• Description of the task: Would you copy the entries that follow exactly, leaving out every picture?

• Source material:
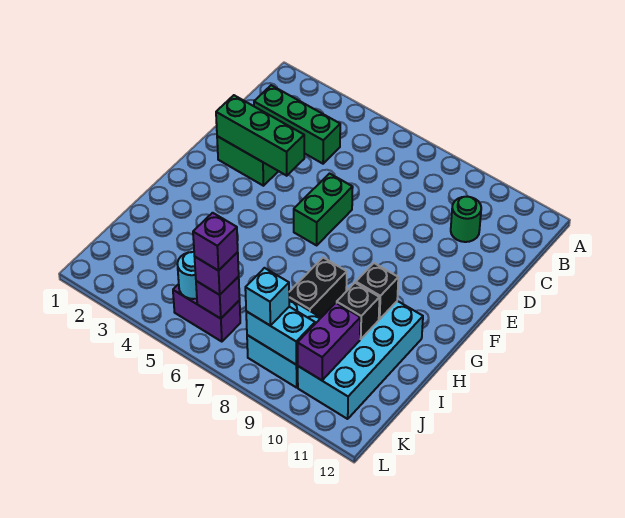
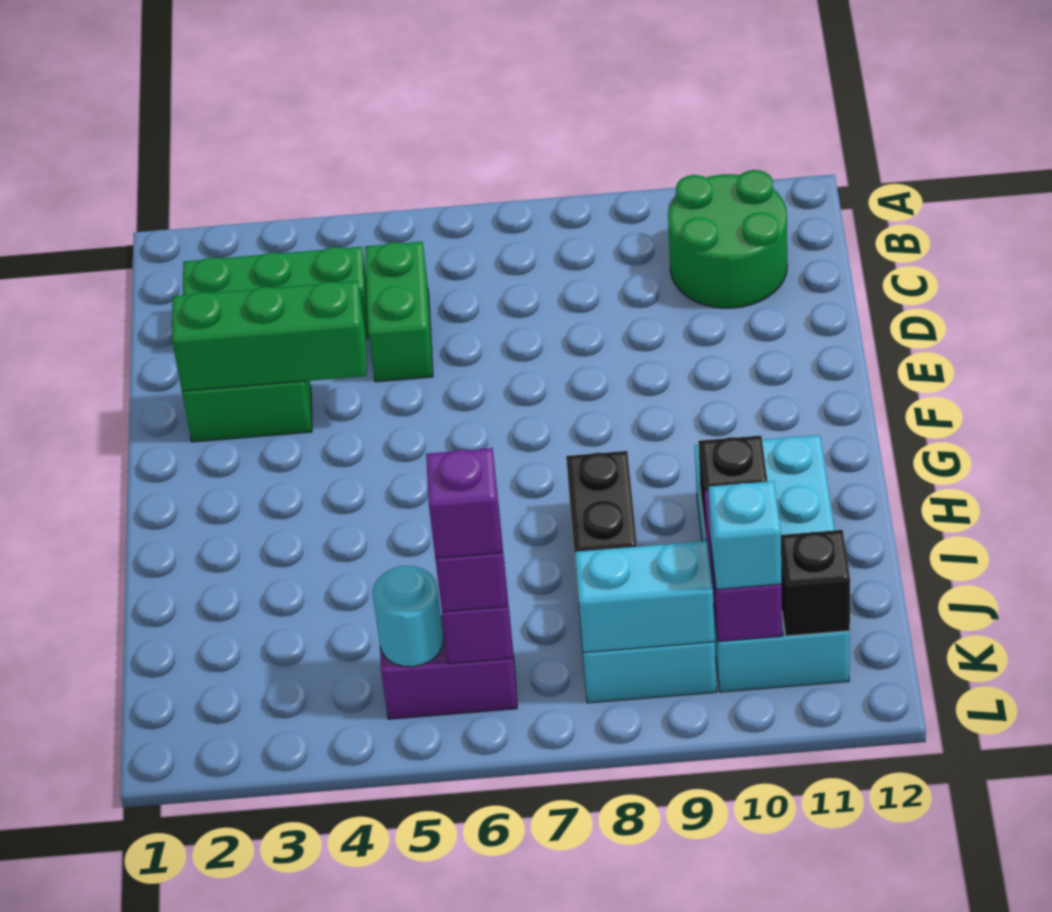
green round brick C10 level 1 -> green round brick B10:C11 level 1
green brick E6:F6 level 1 -> green brick C5:D5 level 1
black brick H10 level 2 -> black brick K11 level 2
cyan brick K8 level 3 -> cyan brick K10 level 3

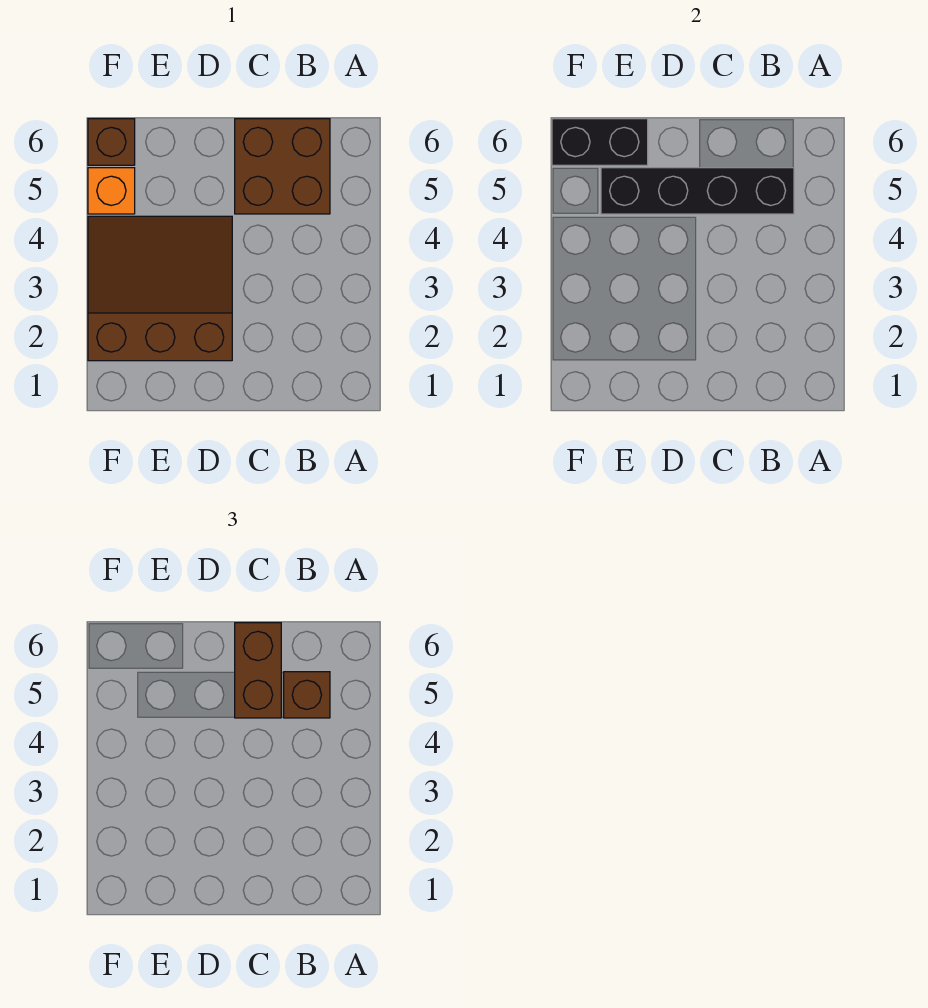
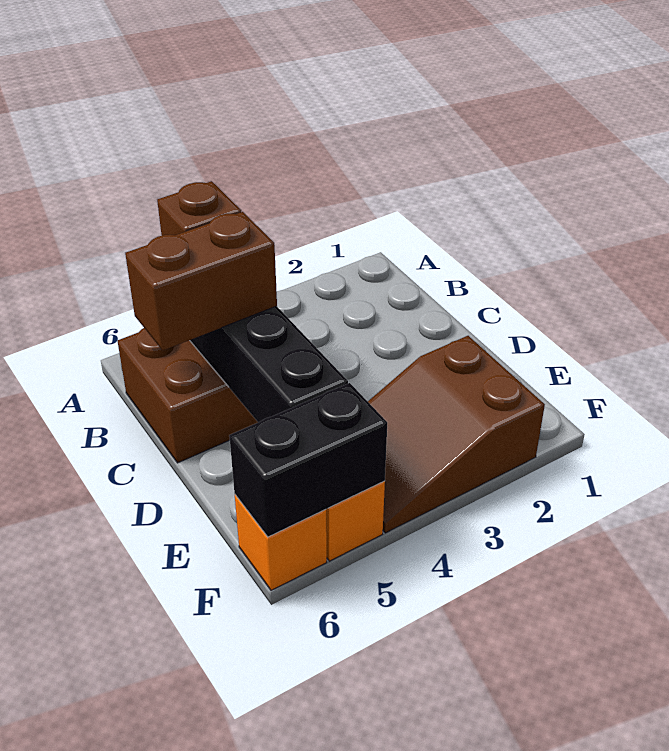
brown slope D2:F4 level 1 top 2 -> brown slope E2:F4 level 1 top 2
black brick E6:F6 level 2 -> black brick F5:F6 level 2
brown brick F6 level 1 -> orange brick F6 level 1

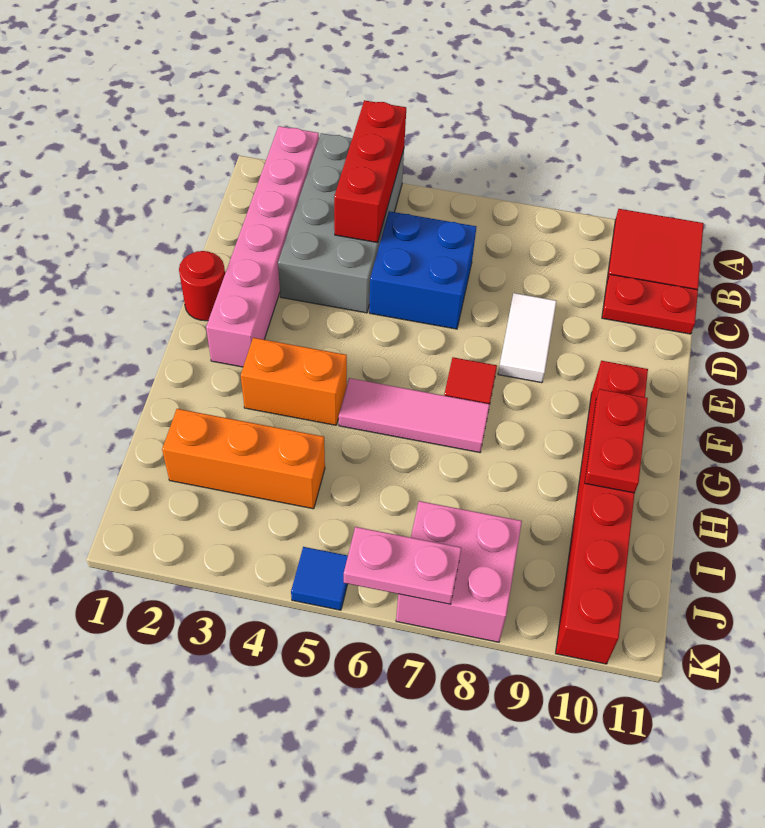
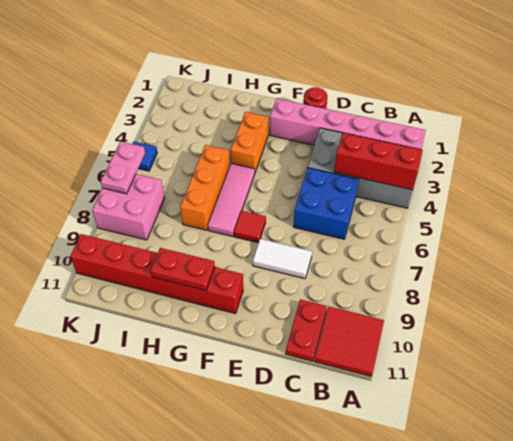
orange brick I2:I4 level 1 -> orange brick H5:H7 level 1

• Task result:
green round brick C10 level 1 -> green round brick B10:C11 level 1
green brick E6:F6 level 1 -> green brick C5:D5 level 1
black brick H10 level 2 -> black brick K11 level 2
cyan brick K8 level 3 -> cyan brick K10 level 3

brown slope D2:F4 level 1 top 2 -> brown slope E2:F4 level 1 top 2
black brick E6:F6 level 2 -> black brick F5:F6 level 2
brown brick F6 level 1 -> orange brick F6 level 1

orange brick I2:I4 level 1 -> orange brick H5:H7 level 1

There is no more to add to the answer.